## Task details:
Transcribe exactly the line containing "grey brick B6" and each line after it, through the end of the entries, with nothing before or after.

[Opening Given entries section]

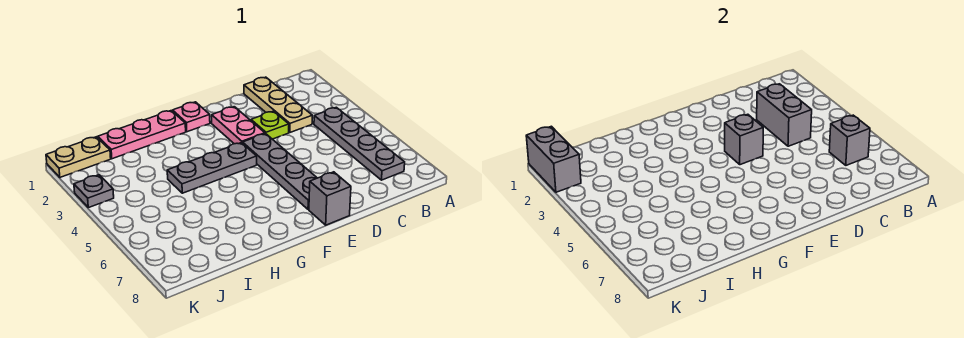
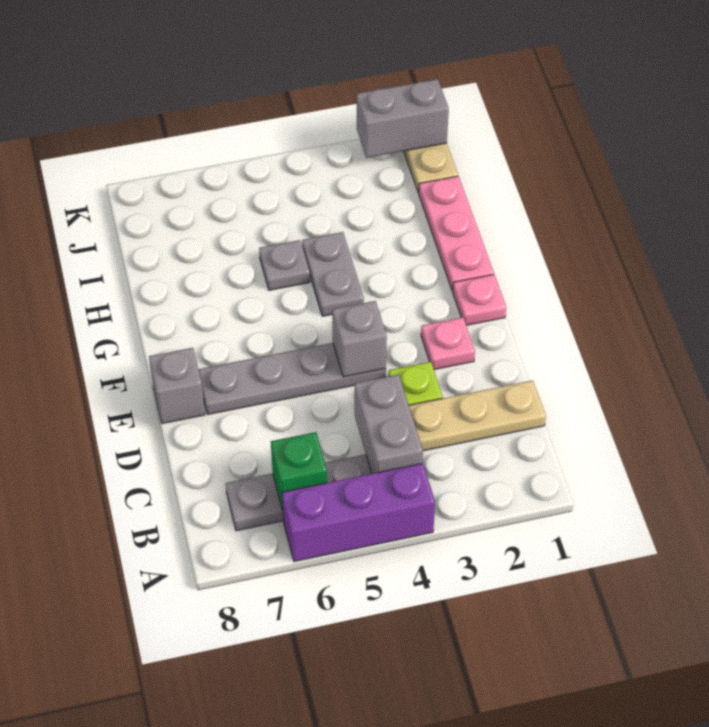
none -> purple brick A4:A6 level 1
grey brick B6 level 2 -> green brick B6 level 2
grey brick C3:C4 level 2 -> grey brick B4:C4 level 2
pink plate E2:E3 level 1 -> pink plate E2 level 1
grey plate F4:H4 level 1 -> grey plate G4:H4 level 1
grey plate K3 level 1 -> grey plate H5 level 1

[Closing Given entries section]

## Answer to this problem:
grey brick B6 level 2 -> green brick B6 level 2
grey brick C3:C4 level 2 -> grey brick B4:C4 level 2
pink plate E2:E3 level 1 -> pink plate E2 level 1
grey plate F4:H4 level 1 -> grey plate G4:H4 level 1
grey plate K3 level 1 -> grey plate H5 level 1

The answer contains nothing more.